▸ WHAT IS NEEDED
Starting with the line that has "- → but [różowy] [273, 250]", retype each line down to the end of the entries below, without leaving any out or adding any.

____ SOURCE MATERIAL

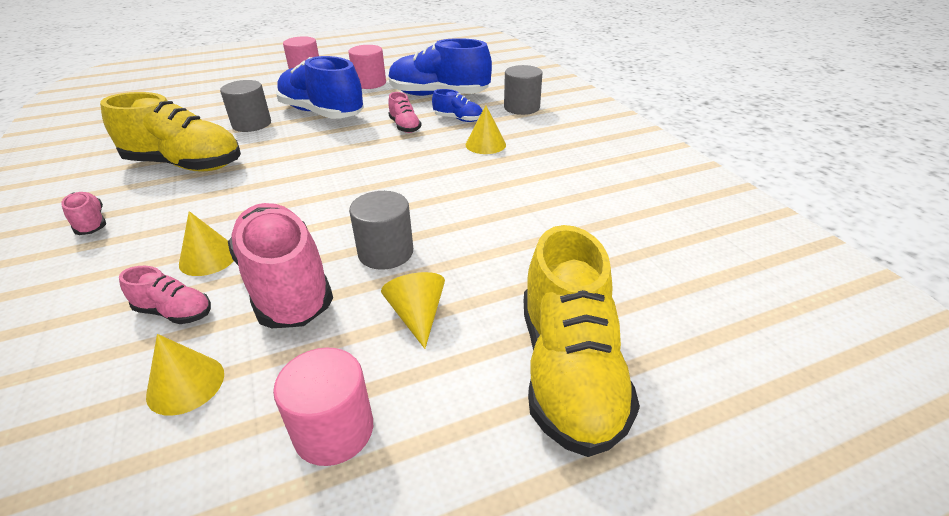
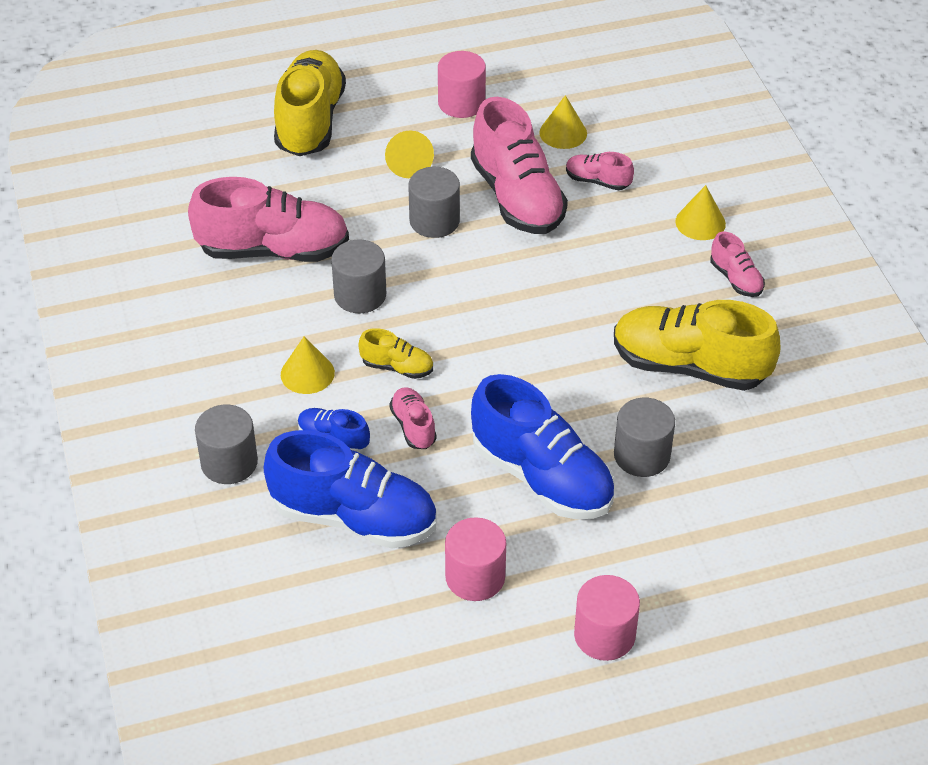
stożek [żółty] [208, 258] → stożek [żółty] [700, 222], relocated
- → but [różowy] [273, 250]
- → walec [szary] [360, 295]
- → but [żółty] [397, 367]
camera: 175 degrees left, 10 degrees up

________

▸ RESULT
- → but [różowy] [273, 250]
- → walec [szary] [360, 295]
- → but [żółty] [397, 367]
camera: 175 degrees left, 10 degrees up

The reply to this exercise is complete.